*Stated goal*
Copy out the entries from the line containing "orange ellipse at" through the line containing "brown cross at", including both of those lines.

*Data lines*
════════════════

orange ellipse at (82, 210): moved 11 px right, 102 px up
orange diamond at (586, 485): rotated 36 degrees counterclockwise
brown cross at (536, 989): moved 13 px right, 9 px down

════════════════

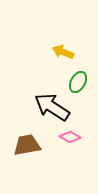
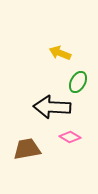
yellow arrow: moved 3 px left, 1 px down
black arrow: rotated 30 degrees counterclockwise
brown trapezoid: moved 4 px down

════════════════

*Completed task*
orange ellipse at (82, 210): moved 11 px right, 102 px up
orange diamond at (586, 485): rotated 36 degrees counterclockwise
brown cross at (536, 989): moved 13 px right, 9 px down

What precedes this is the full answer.